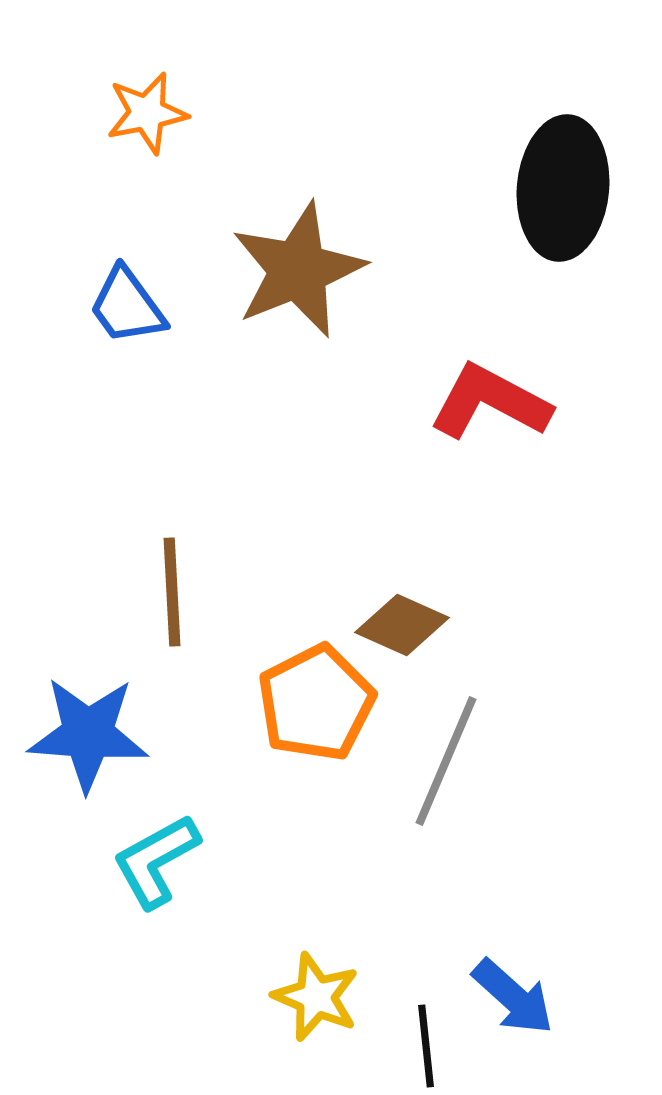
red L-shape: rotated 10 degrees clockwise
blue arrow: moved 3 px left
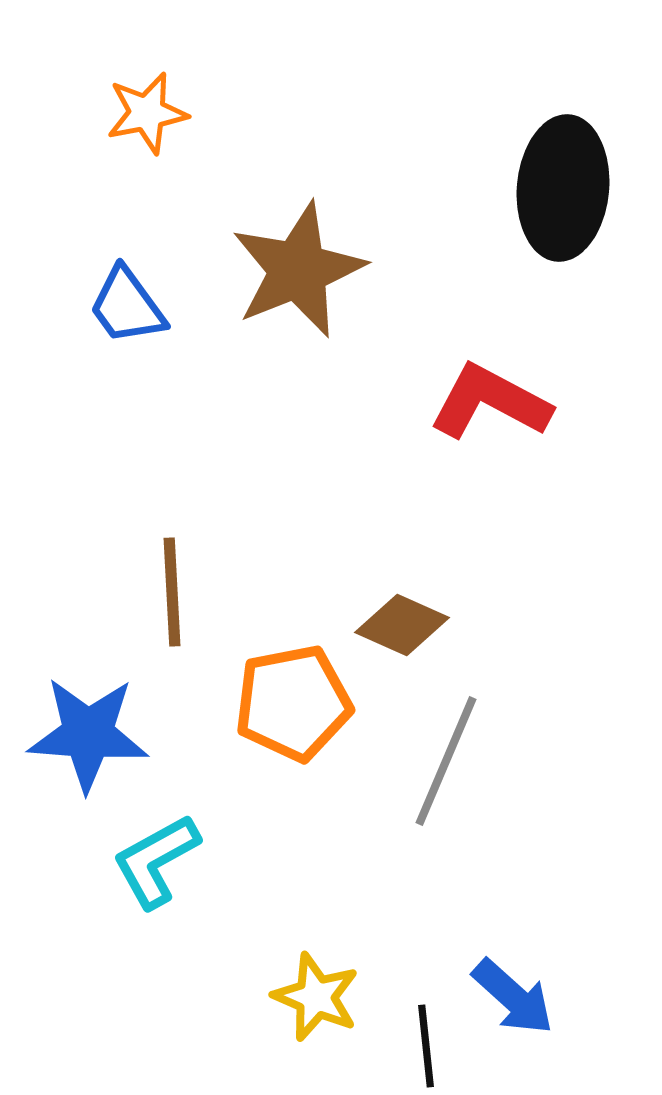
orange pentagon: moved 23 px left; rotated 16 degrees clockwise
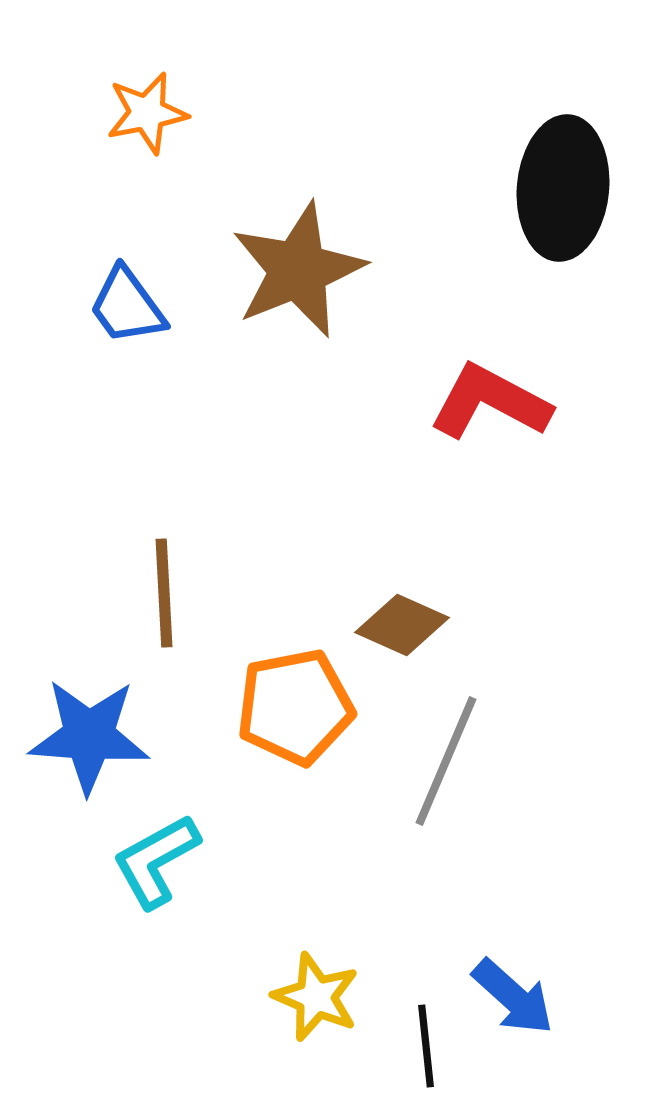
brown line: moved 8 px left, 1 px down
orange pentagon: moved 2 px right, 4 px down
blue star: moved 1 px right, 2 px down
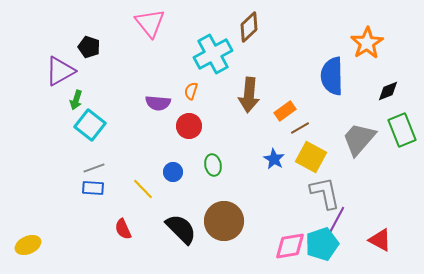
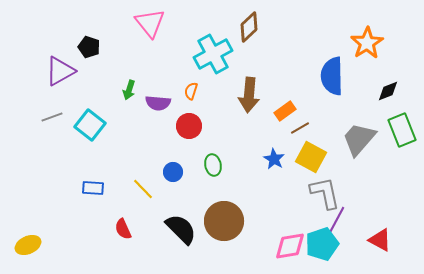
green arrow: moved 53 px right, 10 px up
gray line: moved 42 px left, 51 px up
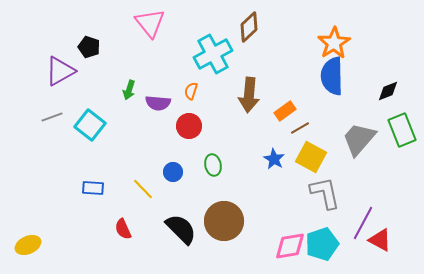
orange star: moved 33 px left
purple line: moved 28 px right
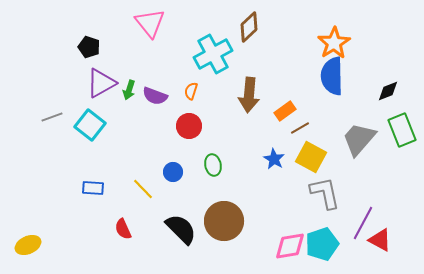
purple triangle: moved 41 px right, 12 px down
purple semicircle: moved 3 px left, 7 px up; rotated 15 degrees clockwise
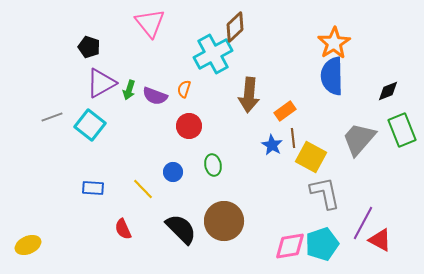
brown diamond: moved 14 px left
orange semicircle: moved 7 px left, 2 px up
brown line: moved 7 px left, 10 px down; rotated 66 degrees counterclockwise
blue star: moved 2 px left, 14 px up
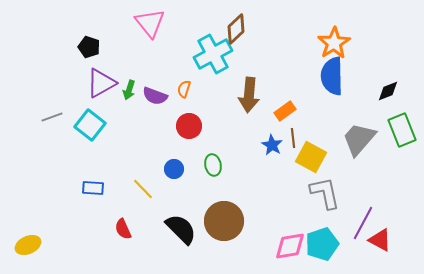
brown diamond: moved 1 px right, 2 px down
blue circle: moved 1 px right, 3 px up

- WHAT YOU WILL DO
Present the part of the records that opens with the line containing "brown diamond: moved 1 px right, 2 px down" and closes at the end of the records as a Markdown table with the columns No. and Record. Number each line and leave out any blank lines.

- RESULT OF THIS EXERCISE
| No. | Record |
|---|---|
| 1 | brown diamond: moved 1 px right, 2 px down |
| 2 | blue circle: moved 1 px right, 3 px up |